━━ Given records
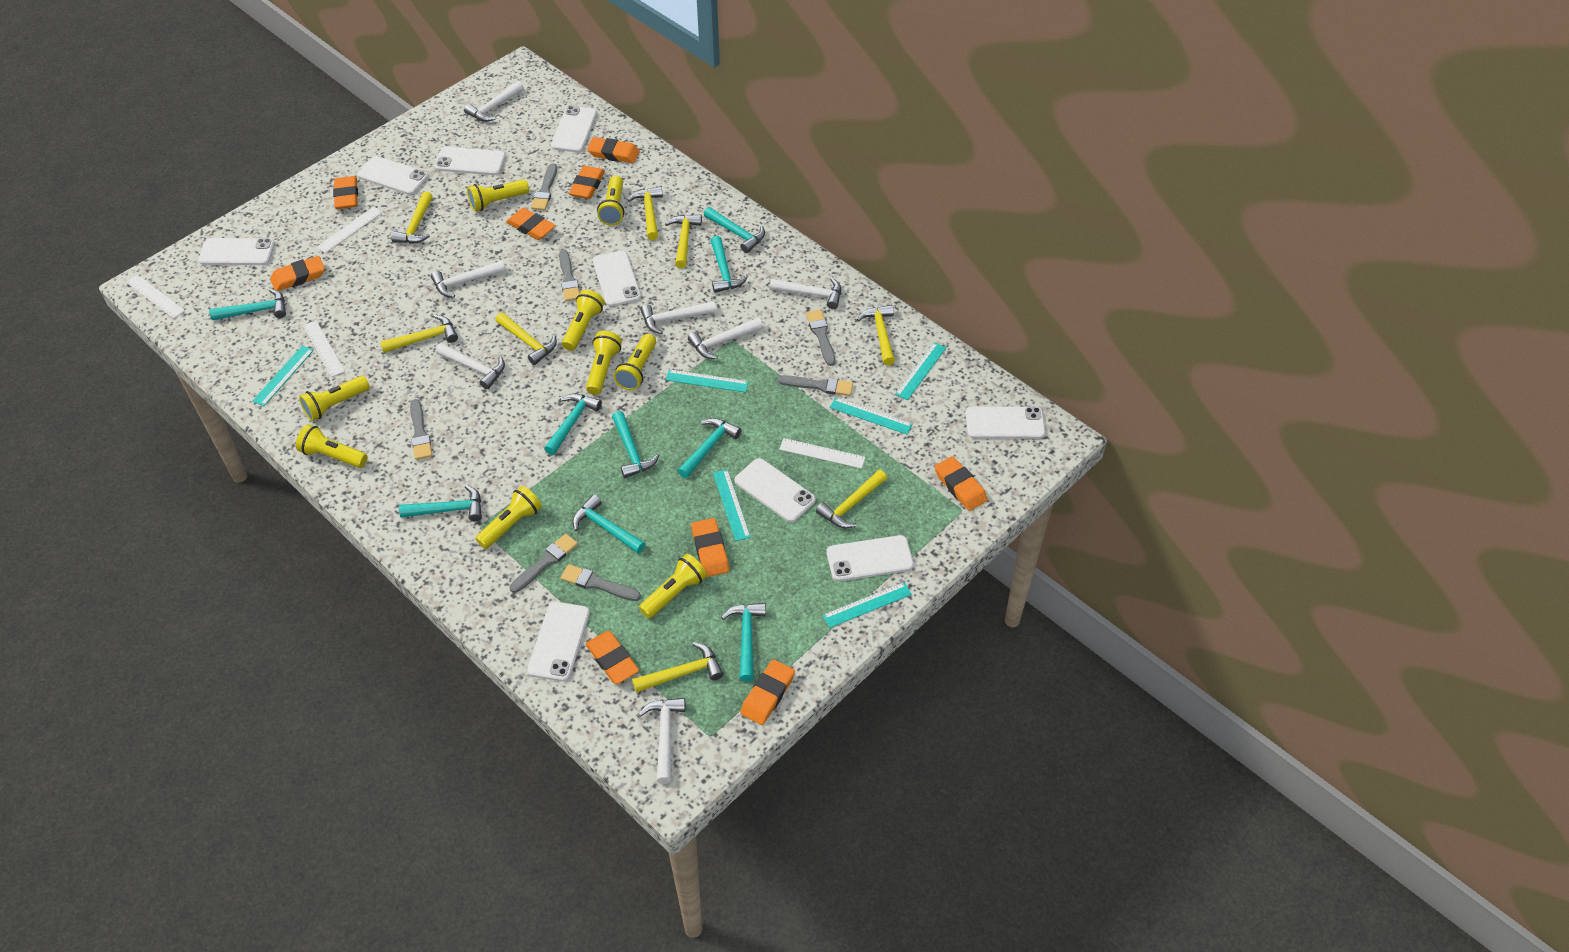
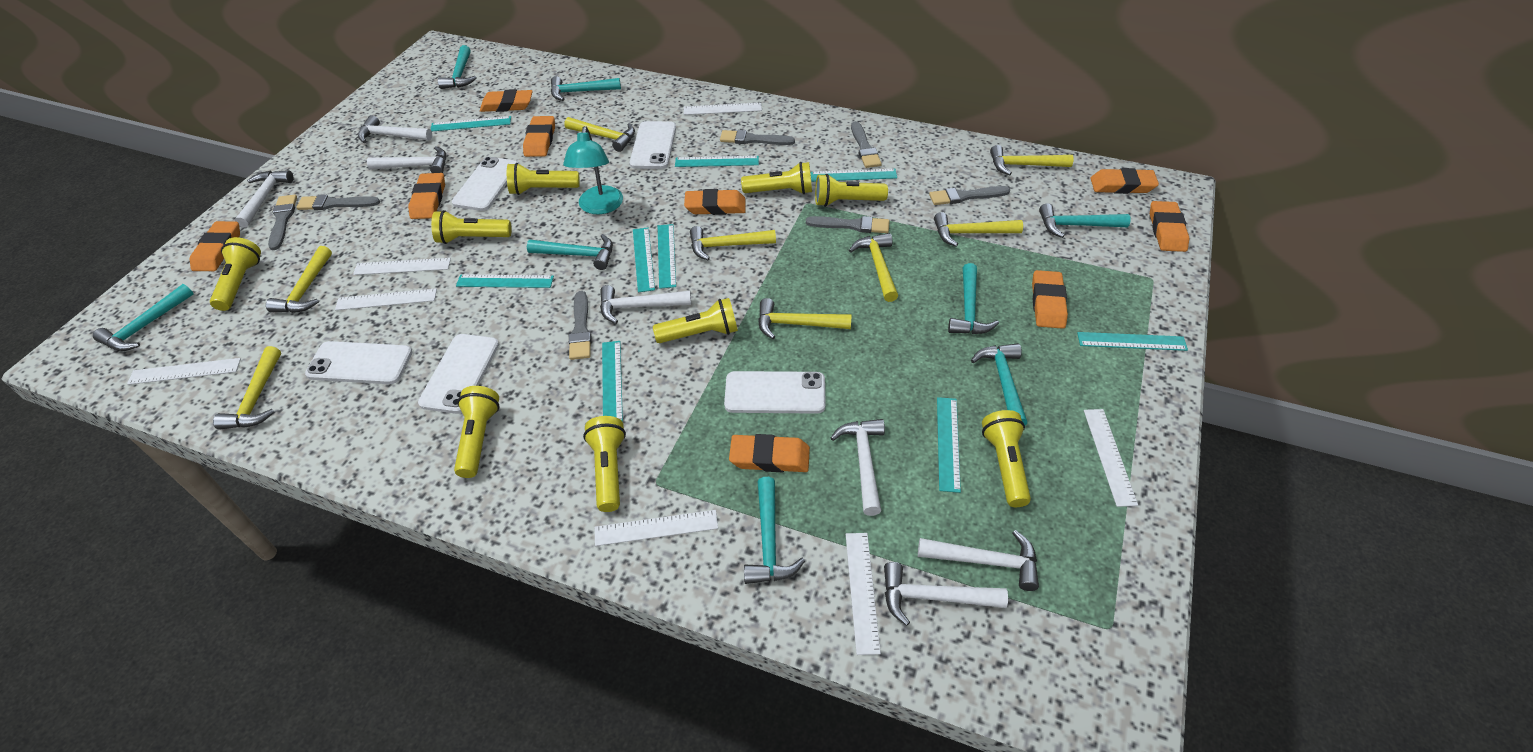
turquoise hammer: 9 -> 8
turquoise lamp: 0 -> 1
turquoise ruler: 6 -> 9
white phone: 9 -> 5
white ruler: 4 -> 7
━━━━
_About this exercise_:
Give back the material above exactly, with each picture removed.

_Your response_:
turquoise hammer: 9 -> 8
turquoise lamp: 0 -> 1
turquoise ruler: 6 -> 9
white phone: 9 -> 5
white ruler: 4 -> 7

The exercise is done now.